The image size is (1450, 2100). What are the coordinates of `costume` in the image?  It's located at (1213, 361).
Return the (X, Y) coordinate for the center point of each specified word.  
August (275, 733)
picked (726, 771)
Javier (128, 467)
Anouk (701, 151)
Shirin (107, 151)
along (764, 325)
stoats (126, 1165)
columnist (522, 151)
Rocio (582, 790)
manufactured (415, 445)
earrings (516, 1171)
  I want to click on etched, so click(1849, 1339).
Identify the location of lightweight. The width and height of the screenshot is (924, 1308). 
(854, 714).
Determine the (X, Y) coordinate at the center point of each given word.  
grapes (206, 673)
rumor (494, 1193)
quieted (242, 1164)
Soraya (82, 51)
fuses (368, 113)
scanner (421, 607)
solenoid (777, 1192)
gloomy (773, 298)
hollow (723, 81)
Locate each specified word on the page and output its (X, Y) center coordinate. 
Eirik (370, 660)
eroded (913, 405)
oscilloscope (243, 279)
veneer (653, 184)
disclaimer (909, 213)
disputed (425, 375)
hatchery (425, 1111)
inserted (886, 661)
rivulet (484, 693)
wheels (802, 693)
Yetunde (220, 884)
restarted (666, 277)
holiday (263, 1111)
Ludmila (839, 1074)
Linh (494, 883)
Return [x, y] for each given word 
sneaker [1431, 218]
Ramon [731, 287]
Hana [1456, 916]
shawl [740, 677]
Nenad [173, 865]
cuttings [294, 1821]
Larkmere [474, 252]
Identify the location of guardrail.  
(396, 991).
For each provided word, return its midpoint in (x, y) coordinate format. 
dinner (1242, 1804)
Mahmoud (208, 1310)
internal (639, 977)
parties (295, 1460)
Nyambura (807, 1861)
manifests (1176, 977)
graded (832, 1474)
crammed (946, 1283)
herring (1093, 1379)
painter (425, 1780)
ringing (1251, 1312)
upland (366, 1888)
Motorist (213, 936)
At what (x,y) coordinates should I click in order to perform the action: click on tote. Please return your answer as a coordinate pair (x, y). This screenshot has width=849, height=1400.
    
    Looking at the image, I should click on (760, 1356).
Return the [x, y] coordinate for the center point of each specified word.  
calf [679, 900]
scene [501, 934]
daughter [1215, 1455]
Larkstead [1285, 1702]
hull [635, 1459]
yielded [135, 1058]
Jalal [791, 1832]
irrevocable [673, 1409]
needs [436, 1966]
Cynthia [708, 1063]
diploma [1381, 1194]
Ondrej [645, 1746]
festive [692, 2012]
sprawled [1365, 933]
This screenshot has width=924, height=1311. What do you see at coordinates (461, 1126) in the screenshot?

════════

(Work to complete) Reproduce the records above word for word, starting from their first line and ending with the line that contains "Shirin (107, 151)".

(Task result)
The image size is (1450, 2100). What are the coordinates of `costume` in the image?  It's located at (1213, 361).
Return the (X, Y) coordinate for the center point of each specified word.  
August (275, 733)
picked (726, 771)
Javier (128, 467)
Anouk (701, 151)
Shirin (107, 151)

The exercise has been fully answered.